## WORK ORDER
Going through the data below, copy out each line where the word "Grentec" shows up.

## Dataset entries
[Start of Attachment]
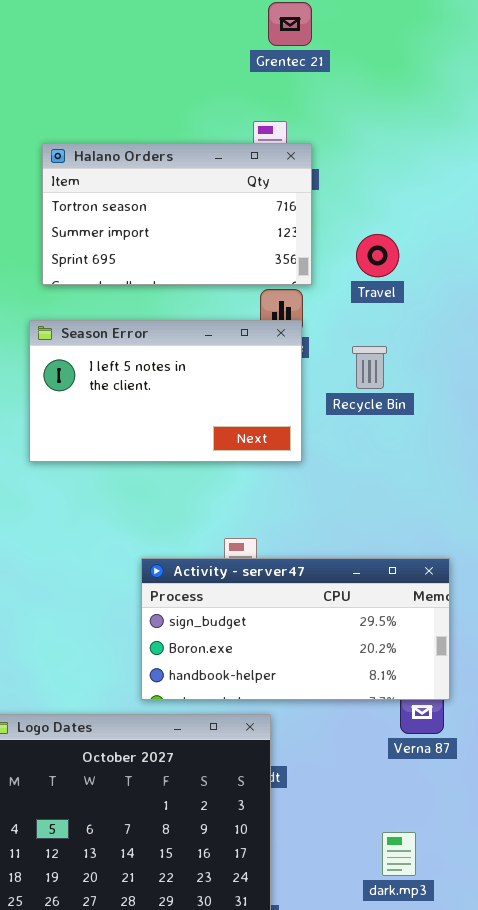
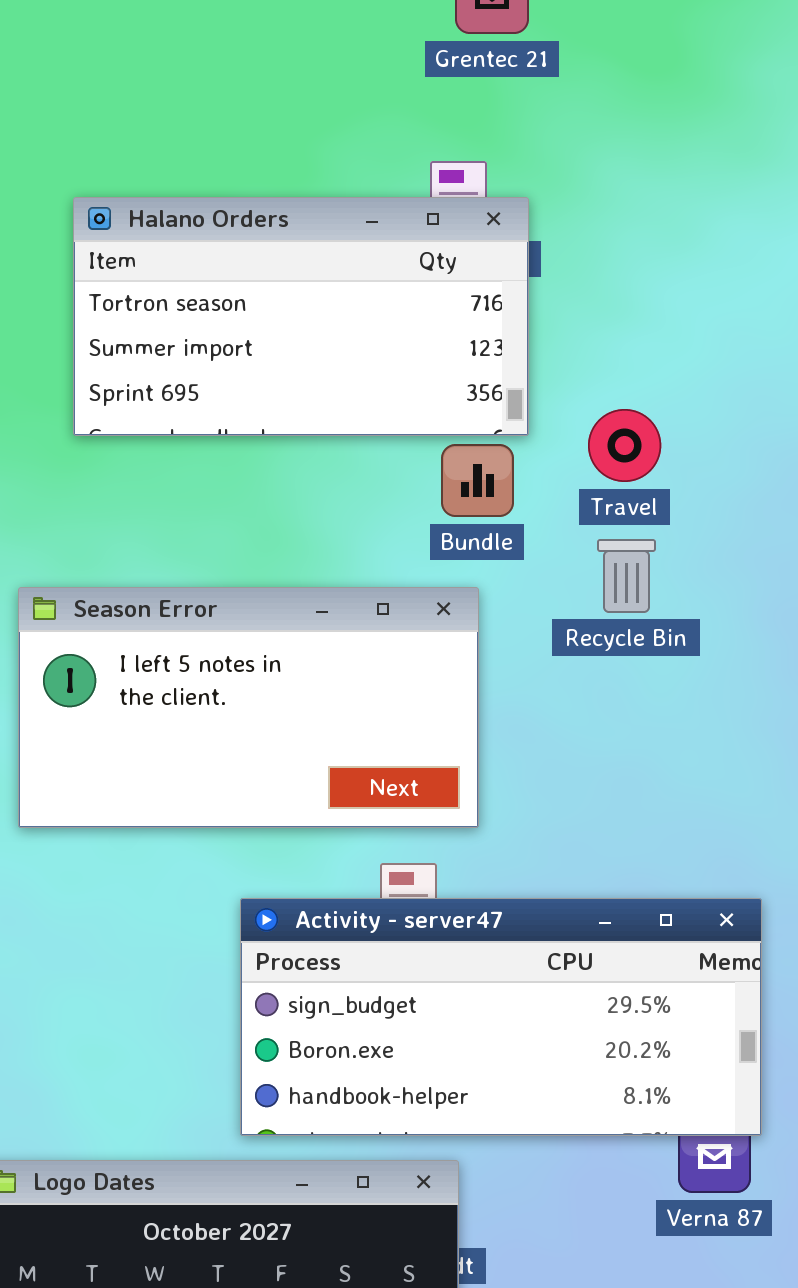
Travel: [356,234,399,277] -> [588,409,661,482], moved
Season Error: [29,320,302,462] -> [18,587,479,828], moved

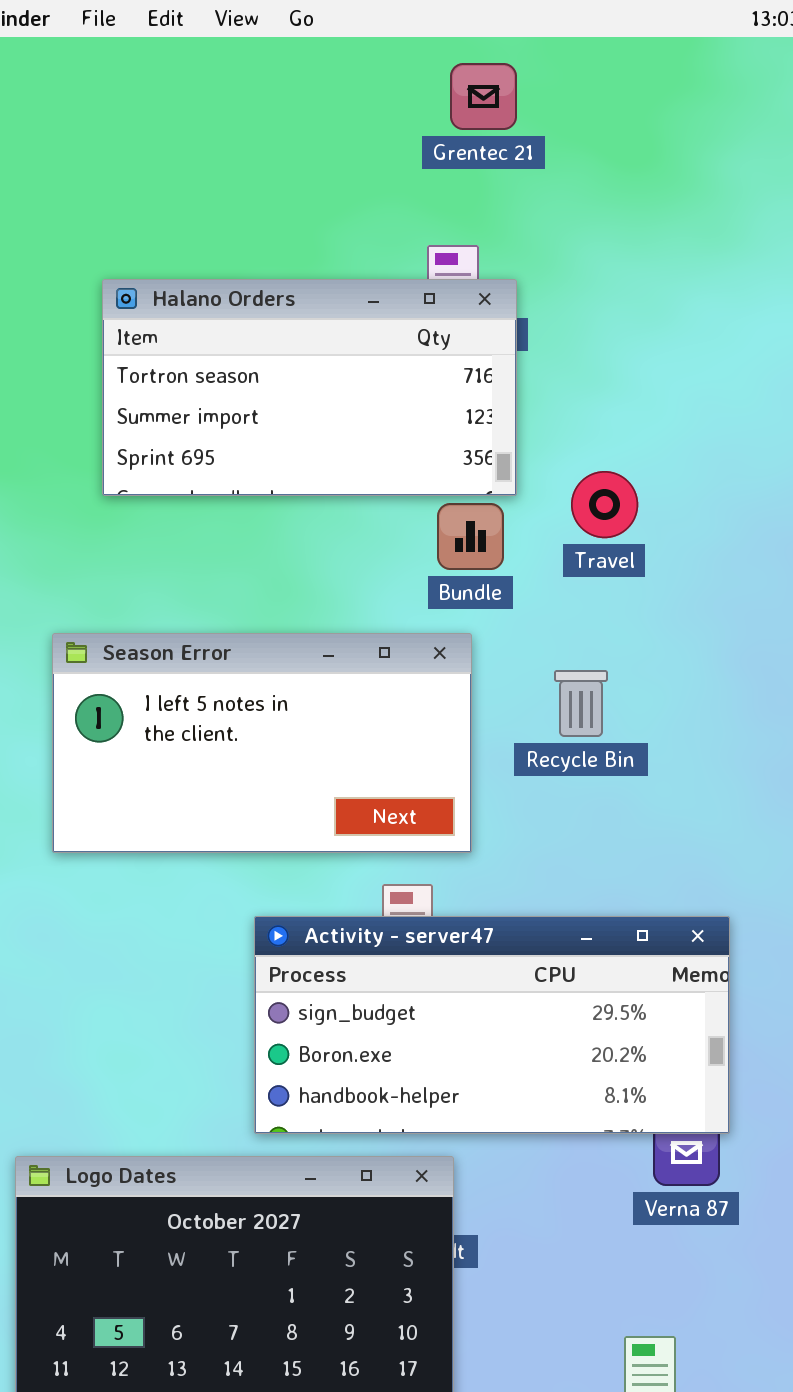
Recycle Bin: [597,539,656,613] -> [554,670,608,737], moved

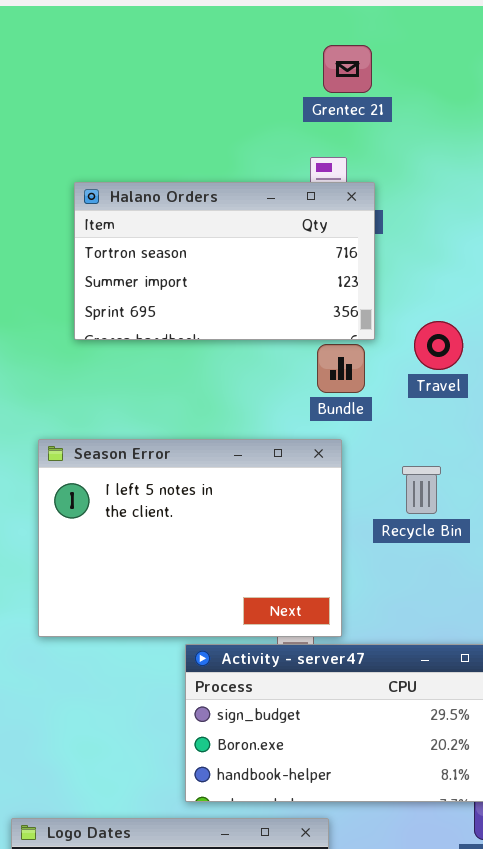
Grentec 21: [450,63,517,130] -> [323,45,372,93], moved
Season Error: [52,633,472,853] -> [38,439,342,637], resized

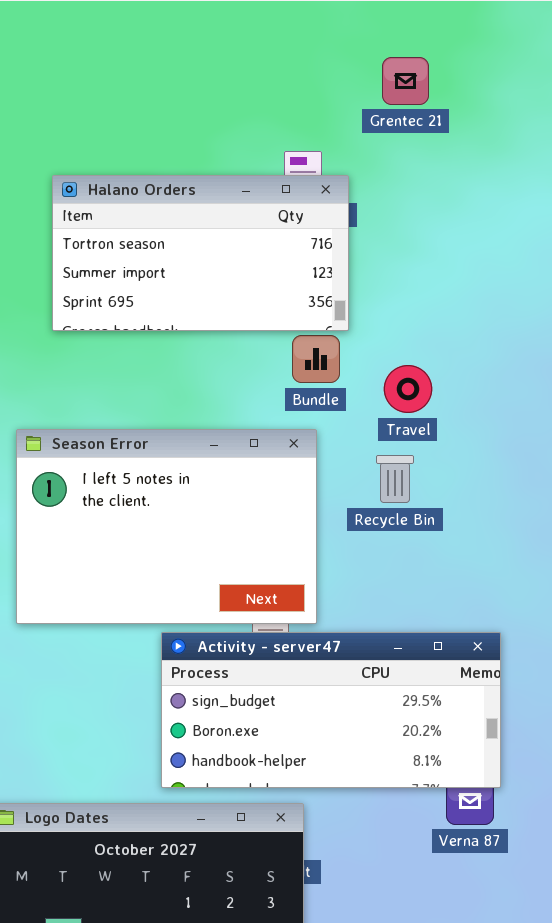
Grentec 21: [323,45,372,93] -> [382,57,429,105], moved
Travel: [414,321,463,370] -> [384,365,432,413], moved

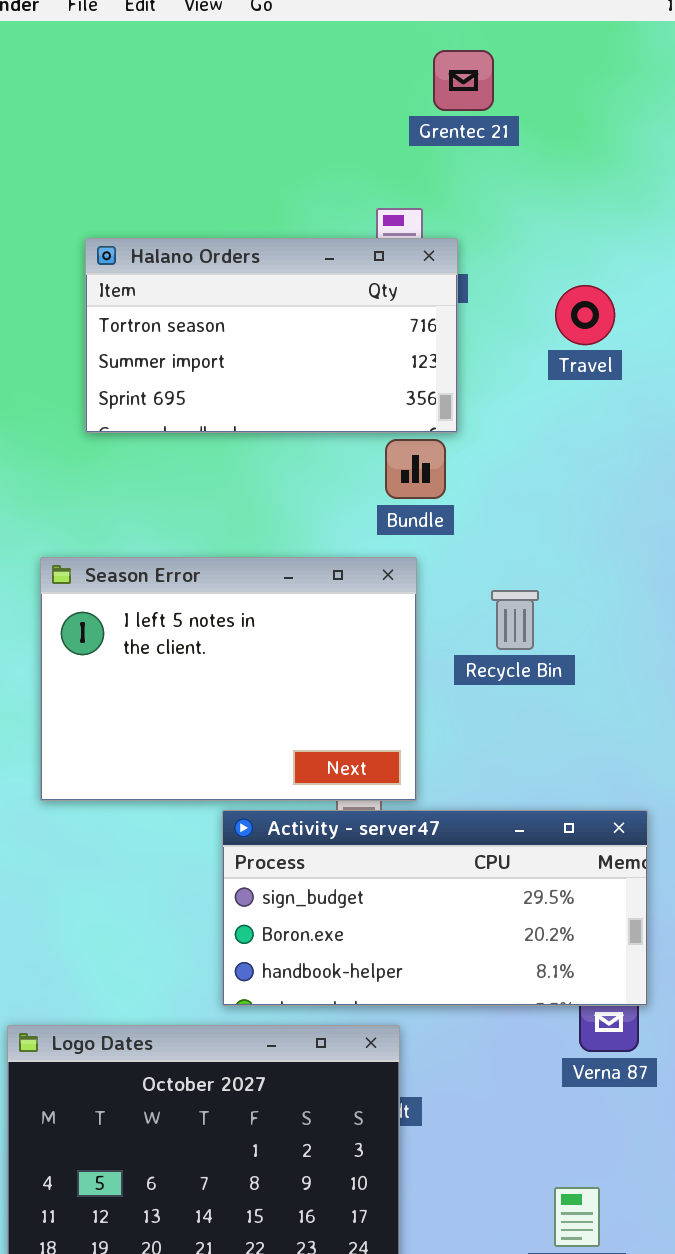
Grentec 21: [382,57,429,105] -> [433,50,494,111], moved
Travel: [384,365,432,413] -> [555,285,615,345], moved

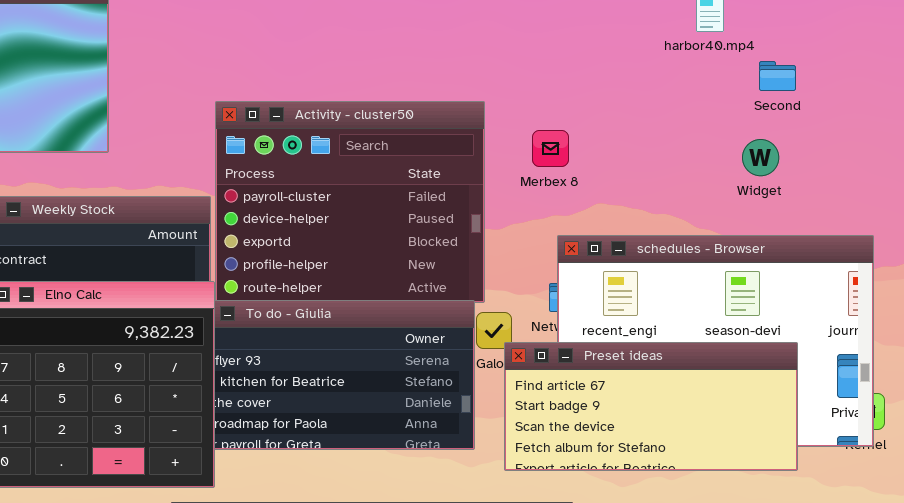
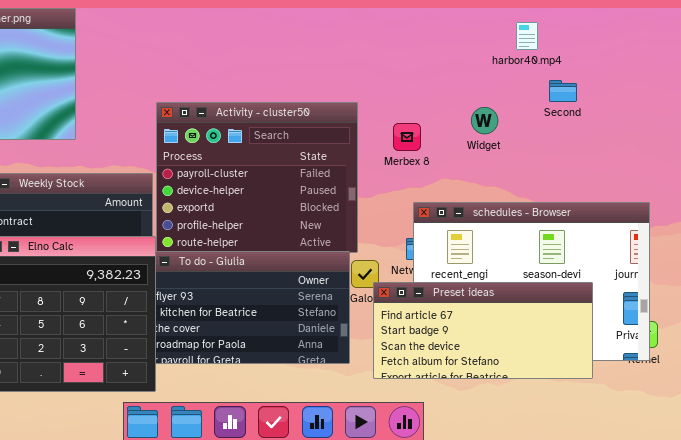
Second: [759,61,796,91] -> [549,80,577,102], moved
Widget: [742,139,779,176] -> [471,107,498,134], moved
[End of Attachment]
## FINISHED EXERCISE
Grentec 21: [450,63,517,130] -> [323,45,372,93], moved
Grentec 21: [323,45,372,93] -> [382,57,429,105], moved
Grentec 21: [382,57,429,105] -> [433,50,494,111], moved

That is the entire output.